** WHAT YOU NEED TO DO **
Reproduce word for word the lines of the items below, beginning with the line that contains "Is dark gray stone fireplace at left positioned" and stopping after the line that contains "Consider the image. In".

--- PROVIDED RECORDS Enclosed Below ---

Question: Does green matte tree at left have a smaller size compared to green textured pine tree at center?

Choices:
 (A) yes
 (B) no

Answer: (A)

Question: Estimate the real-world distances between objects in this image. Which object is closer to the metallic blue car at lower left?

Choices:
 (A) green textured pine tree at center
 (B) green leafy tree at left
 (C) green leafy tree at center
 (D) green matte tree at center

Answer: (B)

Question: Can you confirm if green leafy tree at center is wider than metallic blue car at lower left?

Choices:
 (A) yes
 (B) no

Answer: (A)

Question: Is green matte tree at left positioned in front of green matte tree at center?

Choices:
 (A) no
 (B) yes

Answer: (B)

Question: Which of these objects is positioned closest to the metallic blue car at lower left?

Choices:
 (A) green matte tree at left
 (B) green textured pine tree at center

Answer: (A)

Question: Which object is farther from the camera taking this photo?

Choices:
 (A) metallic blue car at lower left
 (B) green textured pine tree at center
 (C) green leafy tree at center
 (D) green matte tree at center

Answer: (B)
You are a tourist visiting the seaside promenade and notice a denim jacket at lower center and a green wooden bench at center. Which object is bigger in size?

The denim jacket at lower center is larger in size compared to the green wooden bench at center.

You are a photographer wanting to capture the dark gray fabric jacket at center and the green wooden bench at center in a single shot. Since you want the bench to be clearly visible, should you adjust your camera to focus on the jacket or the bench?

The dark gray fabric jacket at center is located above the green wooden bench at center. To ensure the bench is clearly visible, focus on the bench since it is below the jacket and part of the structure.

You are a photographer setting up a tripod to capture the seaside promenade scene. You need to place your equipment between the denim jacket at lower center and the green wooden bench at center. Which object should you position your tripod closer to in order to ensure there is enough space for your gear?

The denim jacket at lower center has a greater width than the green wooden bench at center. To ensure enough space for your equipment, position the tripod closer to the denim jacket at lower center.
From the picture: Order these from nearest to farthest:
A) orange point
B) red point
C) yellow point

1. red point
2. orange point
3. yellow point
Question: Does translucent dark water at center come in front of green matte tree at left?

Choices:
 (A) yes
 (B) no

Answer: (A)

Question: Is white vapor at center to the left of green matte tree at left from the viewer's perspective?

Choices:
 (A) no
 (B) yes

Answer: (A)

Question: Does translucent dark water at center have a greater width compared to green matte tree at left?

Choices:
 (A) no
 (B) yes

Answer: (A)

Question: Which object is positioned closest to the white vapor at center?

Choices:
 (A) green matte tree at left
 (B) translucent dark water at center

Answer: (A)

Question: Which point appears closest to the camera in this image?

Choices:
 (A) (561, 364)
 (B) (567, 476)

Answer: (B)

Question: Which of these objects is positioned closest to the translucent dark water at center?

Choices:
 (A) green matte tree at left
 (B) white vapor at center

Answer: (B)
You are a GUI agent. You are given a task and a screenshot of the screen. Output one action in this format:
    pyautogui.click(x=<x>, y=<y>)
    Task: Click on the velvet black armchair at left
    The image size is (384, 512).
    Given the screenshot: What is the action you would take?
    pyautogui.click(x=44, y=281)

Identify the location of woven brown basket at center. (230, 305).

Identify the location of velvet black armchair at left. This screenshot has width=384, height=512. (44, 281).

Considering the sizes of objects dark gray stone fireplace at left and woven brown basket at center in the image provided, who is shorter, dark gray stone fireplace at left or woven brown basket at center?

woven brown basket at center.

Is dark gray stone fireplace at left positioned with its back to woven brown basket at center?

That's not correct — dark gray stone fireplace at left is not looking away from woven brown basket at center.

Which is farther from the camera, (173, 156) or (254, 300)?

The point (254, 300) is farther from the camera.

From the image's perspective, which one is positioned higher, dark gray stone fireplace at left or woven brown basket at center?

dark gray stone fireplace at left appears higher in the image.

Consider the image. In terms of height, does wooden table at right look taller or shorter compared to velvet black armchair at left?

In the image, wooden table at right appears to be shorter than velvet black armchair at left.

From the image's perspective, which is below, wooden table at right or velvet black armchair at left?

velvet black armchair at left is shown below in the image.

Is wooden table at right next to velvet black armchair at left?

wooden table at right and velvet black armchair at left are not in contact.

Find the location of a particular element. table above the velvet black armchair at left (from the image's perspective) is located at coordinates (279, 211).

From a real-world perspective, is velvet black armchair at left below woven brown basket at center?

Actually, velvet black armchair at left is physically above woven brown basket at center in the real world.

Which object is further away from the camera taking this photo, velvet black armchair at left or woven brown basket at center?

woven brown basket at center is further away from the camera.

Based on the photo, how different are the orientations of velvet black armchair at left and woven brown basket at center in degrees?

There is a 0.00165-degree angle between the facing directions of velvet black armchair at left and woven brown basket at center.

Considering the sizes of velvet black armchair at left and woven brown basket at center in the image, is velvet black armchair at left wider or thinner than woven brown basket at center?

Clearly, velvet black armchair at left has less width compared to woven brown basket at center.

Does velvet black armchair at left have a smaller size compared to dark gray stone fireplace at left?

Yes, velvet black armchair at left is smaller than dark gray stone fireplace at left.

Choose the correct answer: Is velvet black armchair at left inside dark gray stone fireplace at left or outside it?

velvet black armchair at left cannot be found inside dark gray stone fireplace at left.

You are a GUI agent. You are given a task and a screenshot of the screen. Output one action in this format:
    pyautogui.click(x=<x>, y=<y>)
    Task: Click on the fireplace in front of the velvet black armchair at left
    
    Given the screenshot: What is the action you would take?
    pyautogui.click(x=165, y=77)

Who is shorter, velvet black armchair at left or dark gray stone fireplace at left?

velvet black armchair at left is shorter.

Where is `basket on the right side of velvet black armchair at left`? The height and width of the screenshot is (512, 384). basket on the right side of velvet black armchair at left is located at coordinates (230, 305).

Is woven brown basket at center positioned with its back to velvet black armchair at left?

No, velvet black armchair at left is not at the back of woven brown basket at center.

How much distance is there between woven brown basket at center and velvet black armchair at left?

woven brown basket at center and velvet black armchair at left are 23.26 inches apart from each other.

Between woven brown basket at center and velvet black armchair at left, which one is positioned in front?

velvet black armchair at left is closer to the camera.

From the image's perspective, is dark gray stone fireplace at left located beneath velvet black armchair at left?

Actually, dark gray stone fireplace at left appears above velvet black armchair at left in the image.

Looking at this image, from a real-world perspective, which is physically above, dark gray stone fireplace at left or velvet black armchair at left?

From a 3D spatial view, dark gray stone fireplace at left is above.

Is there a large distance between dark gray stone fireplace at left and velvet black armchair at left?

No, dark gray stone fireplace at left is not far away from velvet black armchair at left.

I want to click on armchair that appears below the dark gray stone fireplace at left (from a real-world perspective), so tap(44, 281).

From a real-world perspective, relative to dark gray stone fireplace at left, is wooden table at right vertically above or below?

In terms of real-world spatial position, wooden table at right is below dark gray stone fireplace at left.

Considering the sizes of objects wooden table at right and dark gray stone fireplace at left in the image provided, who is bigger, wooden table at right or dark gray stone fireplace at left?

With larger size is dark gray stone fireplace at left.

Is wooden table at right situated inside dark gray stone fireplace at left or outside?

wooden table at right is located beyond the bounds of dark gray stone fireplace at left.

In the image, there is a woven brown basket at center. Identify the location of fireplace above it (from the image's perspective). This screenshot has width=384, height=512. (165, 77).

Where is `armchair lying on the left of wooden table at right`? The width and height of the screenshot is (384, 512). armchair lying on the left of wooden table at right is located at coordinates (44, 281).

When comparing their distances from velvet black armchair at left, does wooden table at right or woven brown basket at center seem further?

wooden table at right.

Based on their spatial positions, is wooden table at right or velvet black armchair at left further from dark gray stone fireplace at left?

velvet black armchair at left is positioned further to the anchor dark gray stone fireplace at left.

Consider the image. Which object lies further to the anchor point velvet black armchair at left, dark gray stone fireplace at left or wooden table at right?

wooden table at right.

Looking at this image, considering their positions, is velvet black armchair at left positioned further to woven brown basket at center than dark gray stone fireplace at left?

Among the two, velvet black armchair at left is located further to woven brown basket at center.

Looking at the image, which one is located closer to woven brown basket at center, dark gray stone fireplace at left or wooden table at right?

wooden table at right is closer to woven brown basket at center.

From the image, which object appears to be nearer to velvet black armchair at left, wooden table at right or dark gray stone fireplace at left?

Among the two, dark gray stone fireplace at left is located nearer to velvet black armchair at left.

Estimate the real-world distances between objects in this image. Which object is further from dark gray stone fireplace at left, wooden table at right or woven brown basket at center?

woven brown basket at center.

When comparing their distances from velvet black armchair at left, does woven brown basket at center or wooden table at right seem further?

--- End of Enclosed PROVIDED RECORDS ---

** TASK RESPONSE **
Is dark gray stone fireplace at left positioned with its back to woven brown basket at center?

That's not correct — dark gray stone fireplace at left is not looking away from woven brown basket at center.

Which is farther from the camera, (173, 156) or (254, 300)?

The point (254, 300) is farther from the camera.

From the image's perspective, which one is positioned higher, dark gray stone fireplace at left or woven brown basket at center?

dark gray stone fireplace at left appears higher in the image.

Consider the image. In terms of height, does wooden table at right look taller or shorter compared to velvet black armchair at left?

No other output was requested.